Your task is to repeat the entries word for word while leaving out the pictures.

Start of Information given

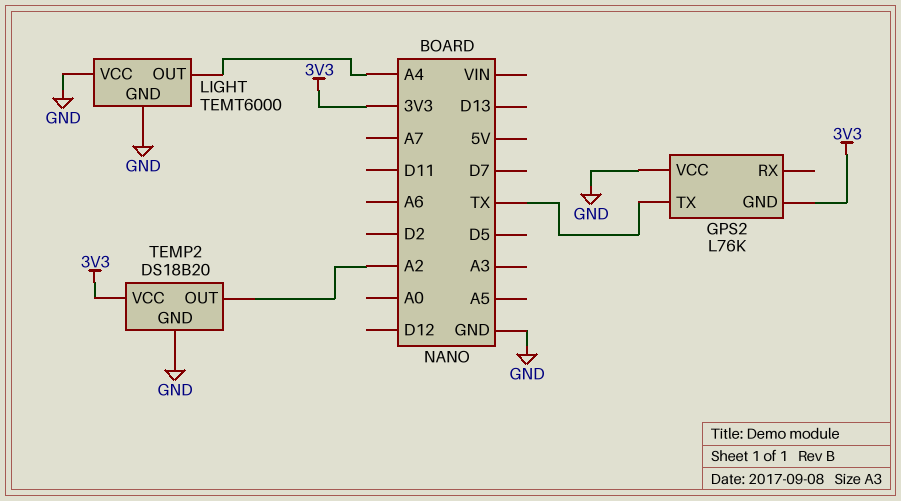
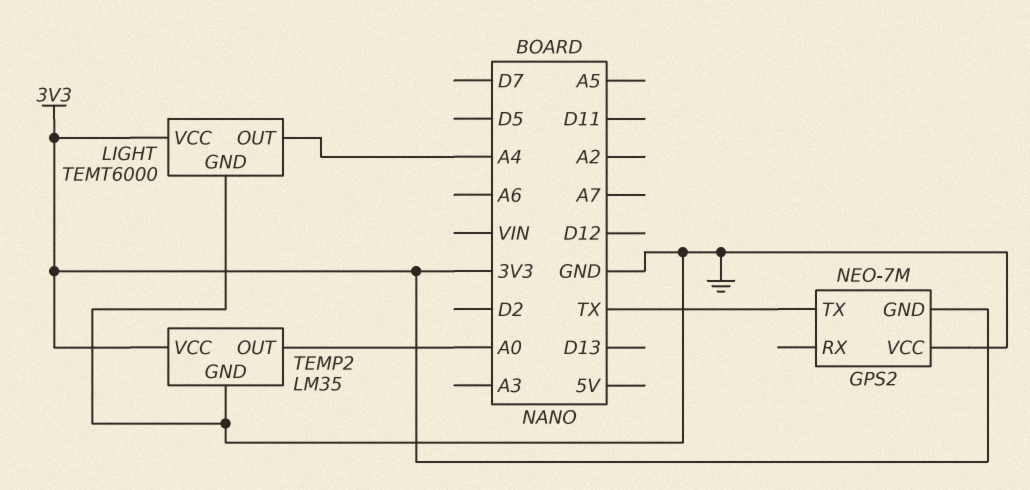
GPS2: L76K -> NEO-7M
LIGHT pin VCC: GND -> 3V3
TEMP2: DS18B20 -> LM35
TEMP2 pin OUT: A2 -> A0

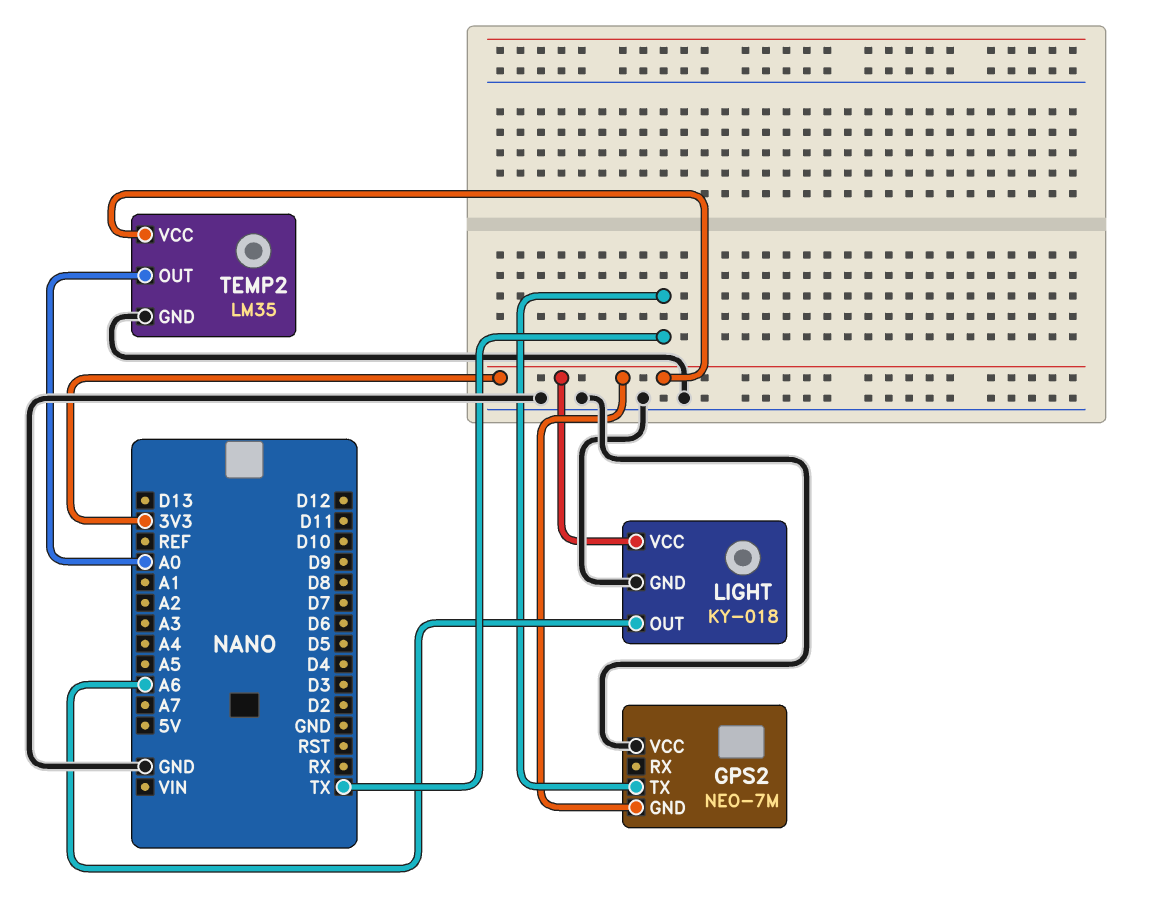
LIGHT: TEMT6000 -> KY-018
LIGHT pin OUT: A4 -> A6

End of Information given

- [Response box]:
GPS2: L76K -> NEO-7M
LIGHT pin VCC: GND -> 3V3
TEMP2: DS18B20 -> LM35
TEMP2 pin OUT: A2 -> A0

LIGHT: TEMT6000 -> KY-018
LIGHT pin OUT: A4 -> A6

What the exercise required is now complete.